Your objective
Dropping every picture, set down exactly the lines in the entries below, starting with the line with "none -> red 1x3 plate [142,239,247,308]" and going on through the line with "none -> yellow 1x1 plate [250,137,298,178]".

Stored items from a collection
◆ ◆ ◆
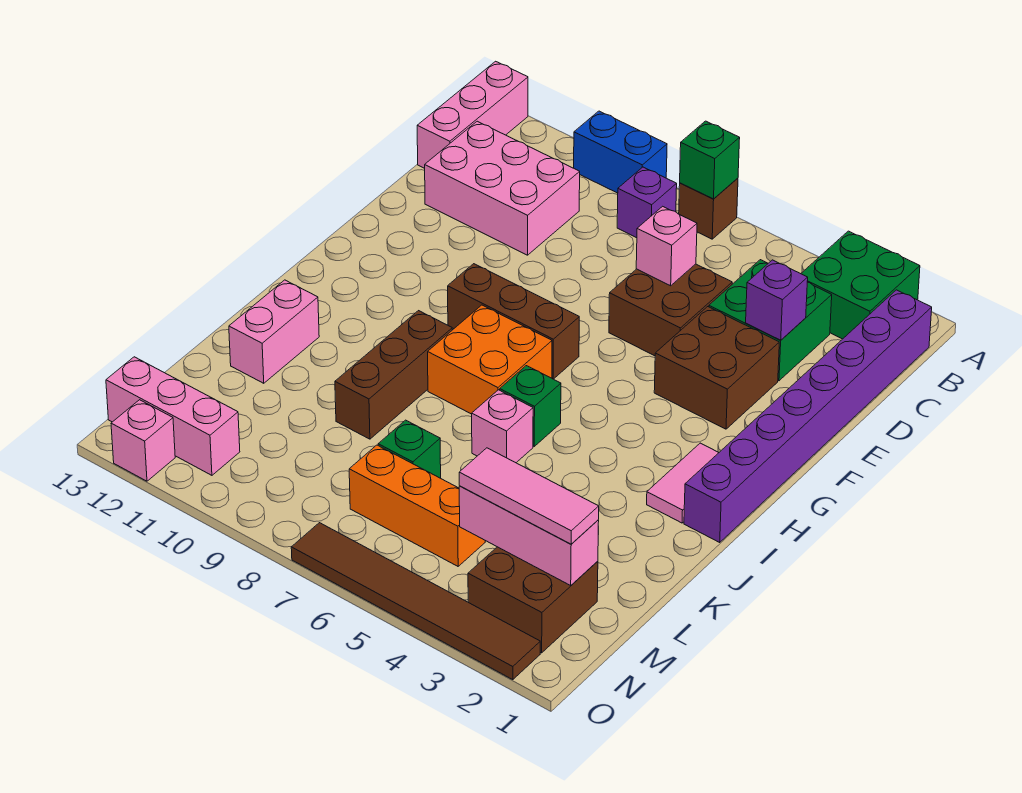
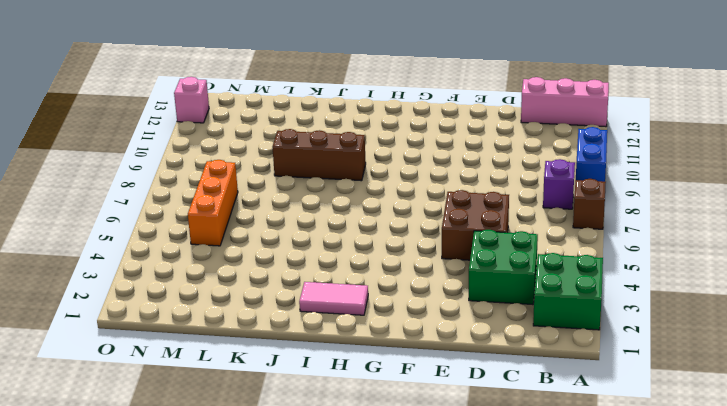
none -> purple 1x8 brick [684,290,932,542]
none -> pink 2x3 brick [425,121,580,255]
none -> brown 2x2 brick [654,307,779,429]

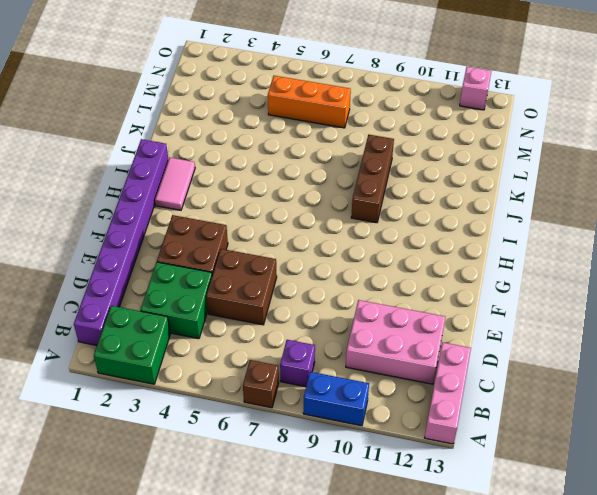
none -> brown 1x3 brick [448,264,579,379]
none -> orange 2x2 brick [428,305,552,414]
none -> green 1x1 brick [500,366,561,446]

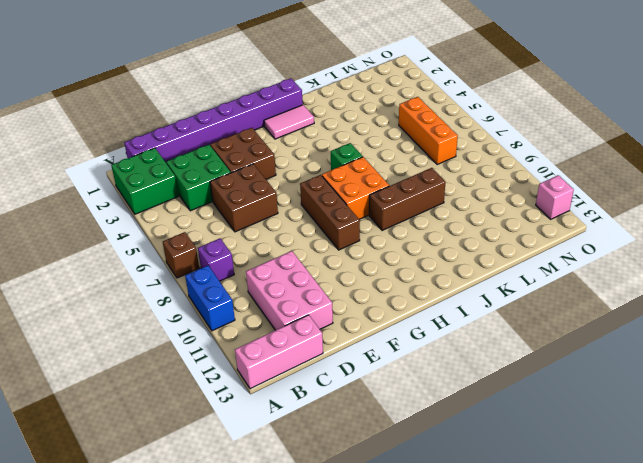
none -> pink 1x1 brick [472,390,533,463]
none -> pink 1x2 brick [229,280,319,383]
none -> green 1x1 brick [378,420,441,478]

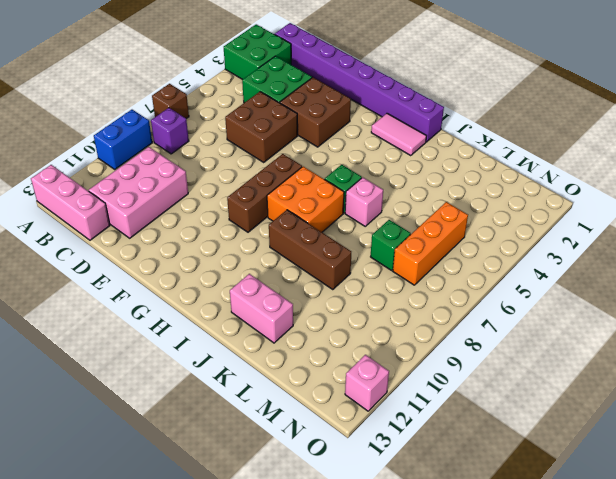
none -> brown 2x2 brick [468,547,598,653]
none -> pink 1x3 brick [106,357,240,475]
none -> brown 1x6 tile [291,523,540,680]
◆ ◆ ◆
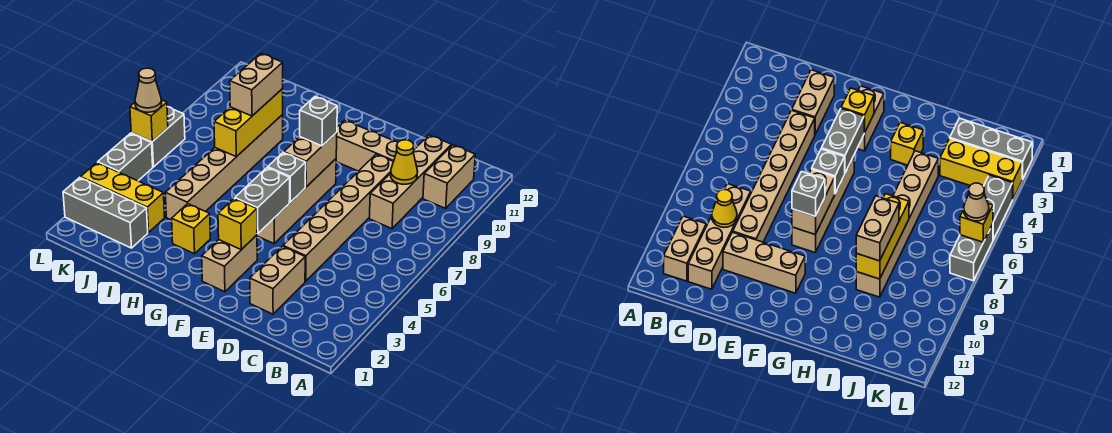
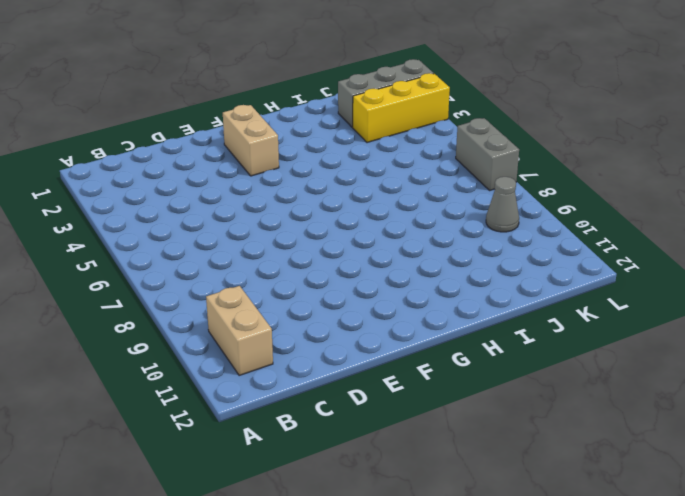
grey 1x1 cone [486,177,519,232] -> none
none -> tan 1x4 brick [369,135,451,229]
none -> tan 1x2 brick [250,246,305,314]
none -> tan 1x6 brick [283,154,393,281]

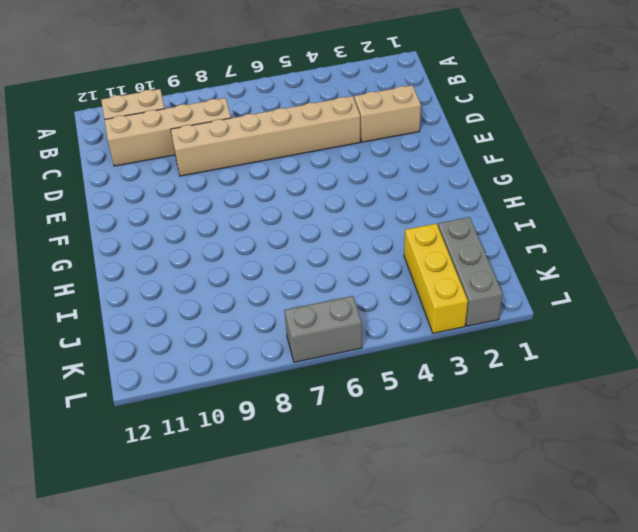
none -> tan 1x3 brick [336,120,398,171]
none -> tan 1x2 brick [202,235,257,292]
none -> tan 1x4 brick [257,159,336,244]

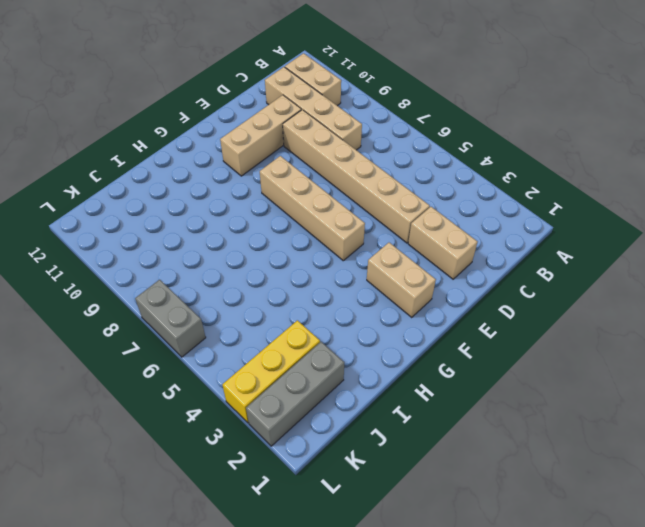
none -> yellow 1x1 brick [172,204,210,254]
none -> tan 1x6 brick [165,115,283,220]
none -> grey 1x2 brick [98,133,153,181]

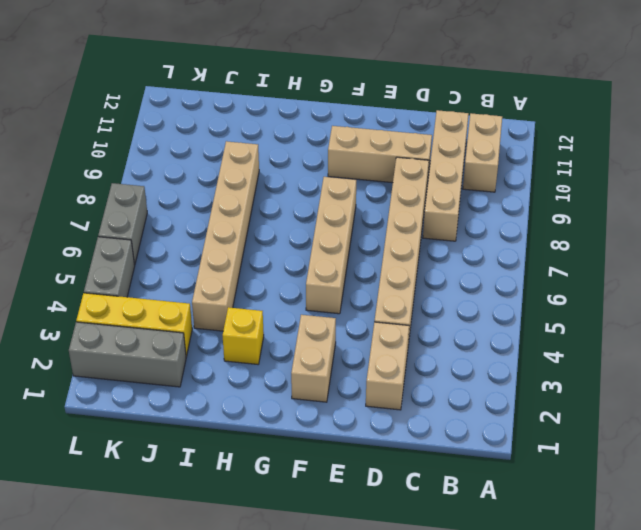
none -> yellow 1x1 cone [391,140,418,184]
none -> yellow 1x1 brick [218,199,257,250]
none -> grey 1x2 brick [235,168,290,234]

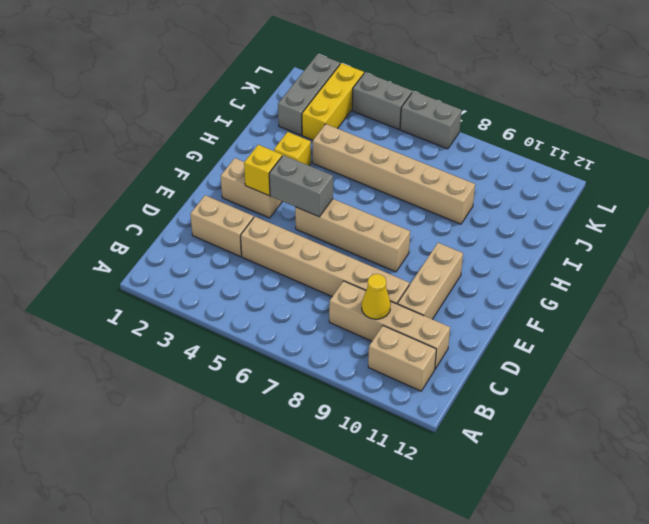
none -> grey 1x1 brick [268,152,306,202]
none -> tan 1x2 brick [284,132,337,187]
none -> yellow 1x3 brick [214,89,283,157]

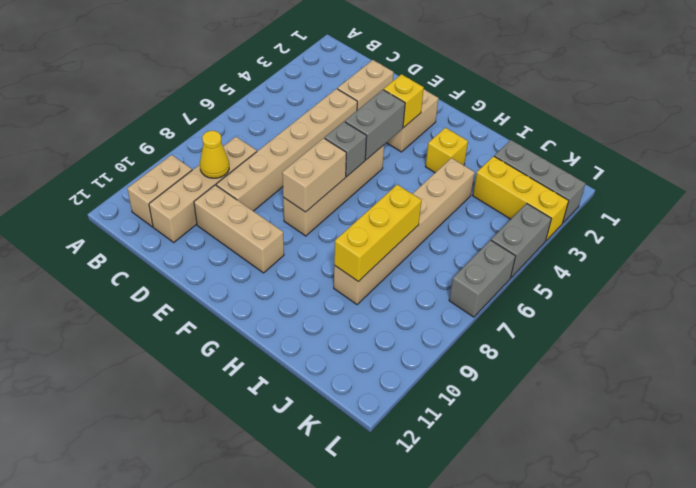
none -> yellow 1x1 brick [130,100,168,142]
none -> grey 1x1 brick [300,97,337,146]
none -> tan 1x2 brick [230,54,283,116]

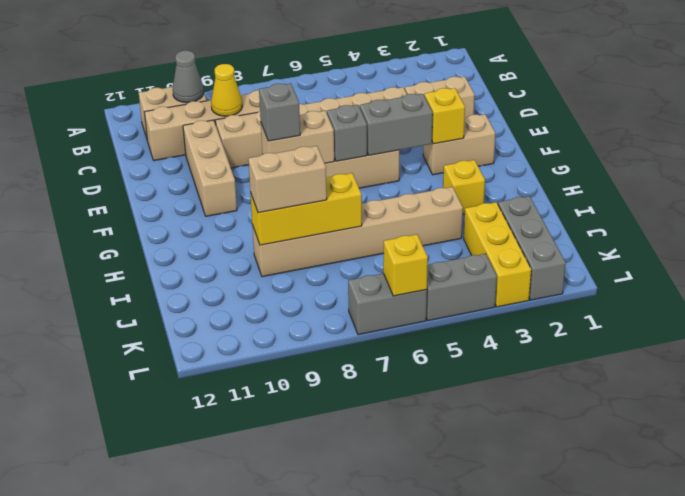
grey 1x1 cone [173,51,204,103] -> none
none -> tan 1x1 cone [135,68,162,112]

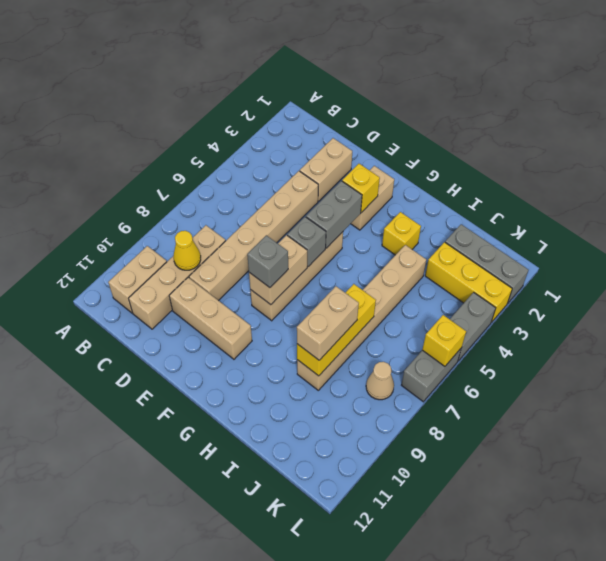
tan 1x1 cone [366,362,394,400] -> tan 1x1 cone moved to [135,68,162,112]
◆ ◆ ◆
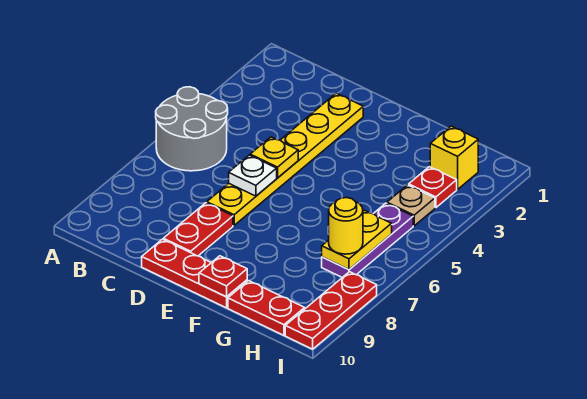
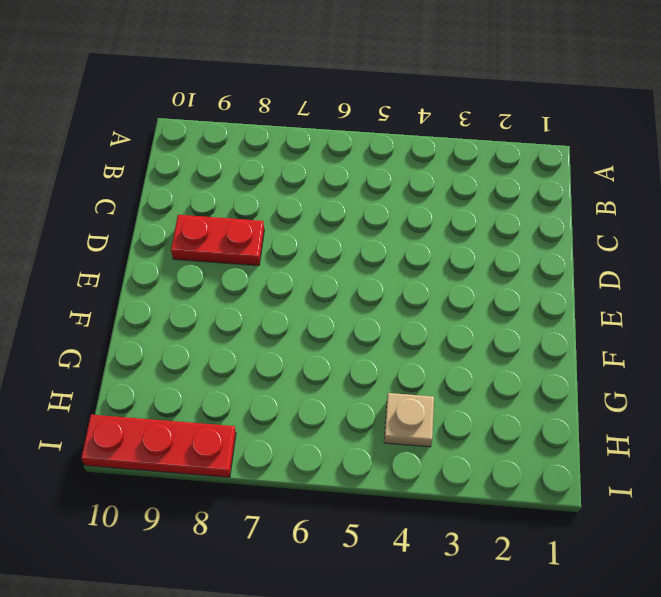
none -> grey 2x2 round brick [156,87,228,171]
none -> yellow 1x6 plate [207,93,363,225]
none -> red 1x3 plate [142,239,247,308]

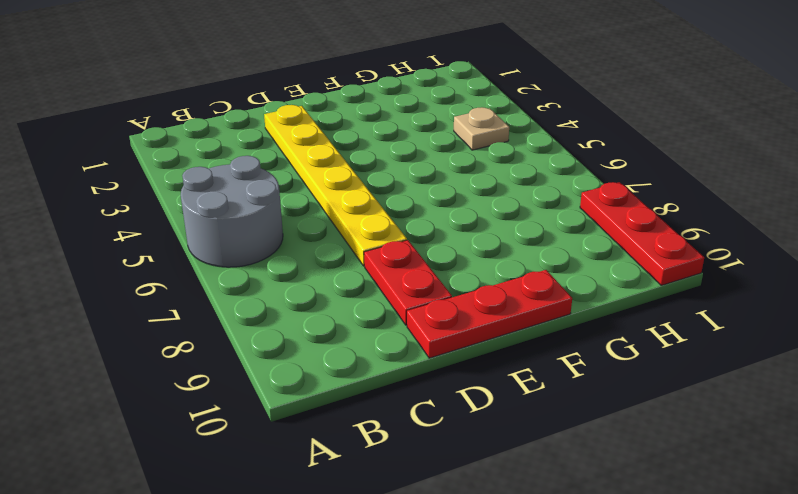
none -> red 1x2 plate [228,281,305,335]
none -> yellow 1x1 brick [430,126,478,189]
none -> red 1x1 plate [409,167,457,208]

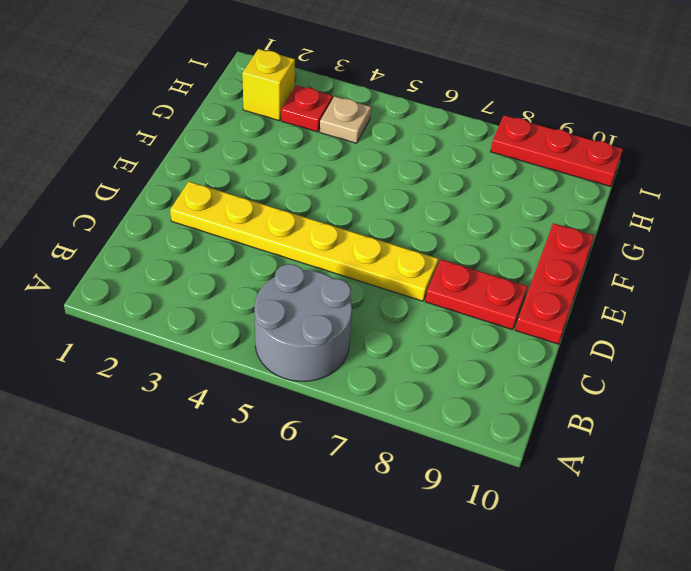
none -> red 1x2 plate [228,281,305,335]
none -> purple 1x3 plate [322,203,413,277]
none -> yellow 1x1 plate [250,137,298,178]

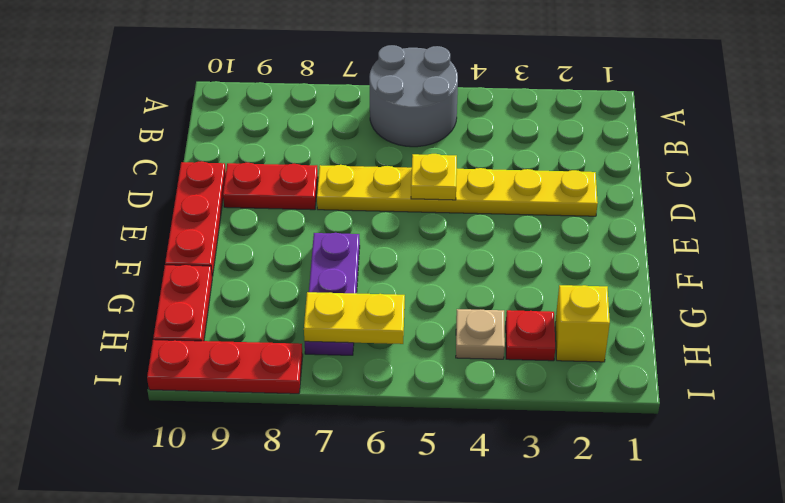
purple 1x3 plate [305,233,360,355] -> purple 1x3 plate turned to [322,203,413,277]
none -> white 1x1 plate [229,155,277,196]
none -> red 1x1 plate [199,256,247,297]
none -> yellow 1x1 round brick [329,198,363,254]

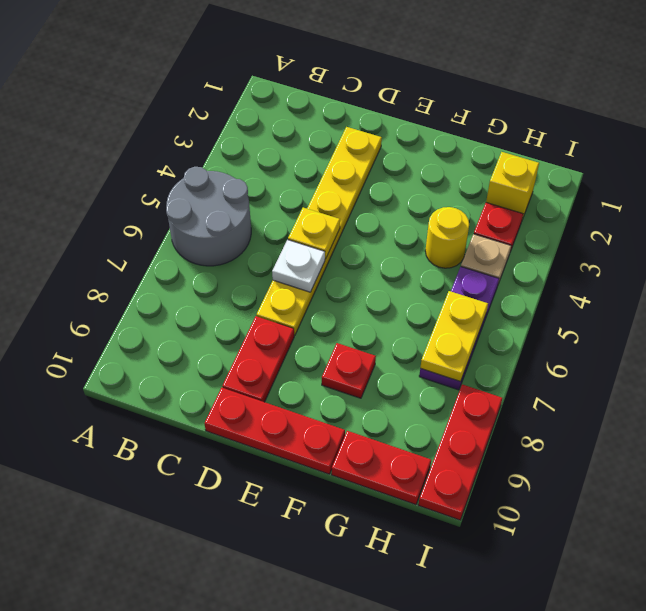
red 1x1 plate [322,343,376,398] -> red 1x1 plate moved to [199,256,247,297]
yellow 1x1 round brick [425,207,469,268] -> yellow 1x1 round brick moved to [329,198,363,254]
◆ ◆ ◆
Task answer
none -> red 1x3 plate [142,239,247,308]

none -> red 1x2 plate [228,281,305,335]
none -> yellow 1x1 brick [430,126,478,189]
none -> red 1x1 plate [409,167,457,208]

none -> red 1x2 plate [228,281,305,335]
none -> purple 1x3 plate [322,203,413,277]
none -> yellow 1x1 plate [250,137,298,178]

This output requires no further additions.